-- TASK INPUT follows --
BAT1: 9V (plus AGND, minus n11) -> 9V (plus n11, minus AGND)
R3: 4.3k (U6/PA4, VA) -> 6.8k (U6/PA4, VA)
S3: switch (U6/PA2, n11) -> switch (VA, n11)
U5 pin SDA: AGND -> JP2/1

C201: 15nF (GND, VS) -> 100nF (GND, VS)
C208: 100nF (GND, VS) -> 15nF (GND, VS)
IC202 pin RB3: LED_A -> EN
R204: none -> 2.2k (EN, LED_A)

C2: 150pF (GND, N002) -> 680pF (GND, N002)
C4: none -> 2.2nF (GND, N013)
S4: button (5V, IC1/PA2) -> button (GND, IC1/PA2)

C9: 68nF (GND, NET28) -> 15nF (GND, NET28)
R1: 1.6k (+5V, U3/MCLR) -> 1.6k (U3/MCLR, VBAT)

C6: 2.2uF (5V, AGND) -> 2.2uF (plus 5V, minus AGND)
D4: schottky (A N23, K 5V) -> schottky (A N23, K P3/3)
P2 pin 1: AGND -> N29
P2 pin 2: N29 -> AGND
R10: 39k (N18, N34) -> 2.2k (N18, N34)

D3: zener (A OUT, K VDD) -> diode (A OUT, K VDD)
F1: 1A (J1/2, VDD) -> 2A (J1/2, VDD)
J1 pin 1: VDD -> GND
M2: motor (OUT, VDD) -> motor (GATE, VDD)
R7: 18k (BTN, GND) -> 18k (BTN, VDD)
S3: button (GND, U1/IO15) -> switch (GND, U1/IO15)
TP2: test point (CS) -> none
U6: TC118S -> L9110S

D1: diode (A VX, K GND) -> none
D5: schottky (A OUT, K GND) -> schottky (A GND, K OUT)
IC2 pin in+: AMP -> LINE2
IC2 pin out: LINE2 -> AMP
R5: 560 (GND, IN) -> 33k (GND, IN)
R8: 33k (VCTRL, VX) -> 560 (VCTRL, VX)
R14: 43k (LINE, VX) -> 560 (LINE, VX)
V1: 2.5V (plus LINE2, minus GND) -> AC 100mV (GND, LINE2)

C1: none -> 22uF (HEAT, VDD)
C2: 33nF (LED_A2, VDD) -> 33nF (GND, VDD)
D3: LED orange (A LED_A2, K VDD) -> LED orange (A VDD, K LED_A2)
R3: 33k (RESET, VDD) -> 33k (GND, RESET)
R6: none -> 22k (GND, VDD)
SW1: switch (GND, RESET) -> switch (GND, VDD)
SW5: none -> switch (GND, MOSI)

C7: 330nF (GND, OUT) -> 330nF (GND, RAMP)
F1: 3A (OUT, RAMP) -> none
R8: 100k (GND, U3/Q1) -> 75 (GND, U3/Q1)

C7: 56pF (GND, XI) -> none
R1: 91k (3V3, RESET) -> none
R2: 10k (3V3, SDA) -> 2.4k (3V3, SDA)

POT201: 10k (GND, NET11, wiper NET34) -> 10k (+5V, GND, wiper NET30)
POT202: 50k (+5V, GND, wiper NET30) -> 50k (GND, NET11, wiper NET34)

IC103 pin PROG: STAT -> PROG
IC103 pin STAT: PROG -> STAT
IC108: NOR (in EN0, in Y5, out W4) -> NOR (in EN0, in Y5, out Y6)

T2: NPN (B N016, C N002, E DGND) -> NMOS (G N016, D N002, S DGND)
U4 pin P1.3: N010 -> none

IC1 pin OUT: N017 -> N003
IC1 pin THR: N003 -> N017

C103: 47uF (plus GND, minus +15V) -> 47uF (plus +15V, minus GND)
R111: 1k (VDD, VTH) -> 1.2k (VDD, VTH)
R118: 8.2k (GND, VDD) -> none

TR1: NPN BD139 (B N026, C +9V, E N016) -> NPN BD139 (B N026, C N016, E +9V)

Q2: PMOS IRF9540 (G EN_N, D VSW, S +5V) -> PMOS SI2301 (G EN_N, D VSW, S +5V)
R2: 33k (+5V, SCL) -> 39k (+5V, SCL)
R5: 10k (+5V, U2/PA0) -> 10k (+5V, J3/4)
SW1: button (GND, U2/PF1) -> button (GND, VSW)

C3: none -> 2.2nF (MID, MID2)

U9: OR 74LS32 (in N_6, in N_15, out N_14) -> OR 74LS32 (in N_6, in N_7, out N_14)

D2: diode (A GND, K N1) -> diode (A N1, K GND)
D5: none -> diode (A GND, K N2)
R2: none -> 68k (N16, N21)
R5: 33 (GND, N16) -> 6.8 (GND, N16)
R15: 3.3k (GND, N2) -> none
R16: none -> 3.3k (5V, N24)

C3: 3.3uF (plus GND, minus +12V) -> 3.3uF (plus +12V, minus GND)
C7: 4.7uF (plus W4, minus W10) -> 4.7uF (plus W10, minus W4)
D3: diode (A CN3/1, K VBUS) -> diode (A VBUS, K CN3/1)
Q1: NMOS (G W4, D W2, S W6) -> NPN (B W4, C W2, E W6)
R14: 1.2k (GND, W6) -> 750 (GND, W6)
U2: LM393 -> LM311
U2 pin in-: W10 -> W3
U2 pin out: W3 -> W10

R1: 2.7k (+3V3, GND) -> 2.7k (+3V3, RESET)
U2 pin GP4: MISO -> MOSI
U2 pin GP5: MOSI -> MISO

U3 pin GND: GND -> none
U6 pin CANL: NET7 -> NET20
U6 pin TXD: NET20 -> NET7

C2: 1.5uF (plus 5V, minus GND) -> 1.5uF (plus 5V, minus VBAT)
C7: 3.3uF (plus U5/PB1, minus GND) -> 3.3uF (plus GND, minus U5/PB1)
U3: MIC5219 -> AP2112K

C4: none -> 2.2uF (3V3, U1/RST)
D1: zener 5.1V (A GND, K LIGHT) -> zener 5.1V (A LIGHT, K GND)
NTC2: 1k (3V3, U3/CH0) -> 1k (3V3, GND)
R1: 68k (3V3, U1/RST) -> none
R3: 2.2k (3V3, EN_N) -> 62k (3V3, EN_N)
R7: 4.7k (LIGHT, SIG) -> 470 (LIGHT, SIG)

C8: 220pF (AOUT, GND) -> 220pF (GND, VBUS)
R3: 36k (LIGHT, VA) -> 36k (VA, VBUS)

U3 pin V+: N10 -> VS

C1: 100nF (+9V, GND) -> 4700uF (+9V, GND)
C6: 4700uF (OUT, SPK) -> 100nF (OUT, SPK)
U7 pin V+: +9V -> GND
-- TASK INPUT concluded --
WHAT TO DO → Filter the listing for the word "AGND" and copy every line that holds it.

ANSWER BELOW →
BAT1: 9V (plus AGND, minus n11) -> 9V (plus n11, minus AGND)
U5 pin SDA: AGND -> JP2/1
C6: 2.2uF (5V, AGND) -> 2.2uF (plus 5V, minus AGND)
P2 pin 1: AGND -> N29
P2 pin 2: N29 -> AGND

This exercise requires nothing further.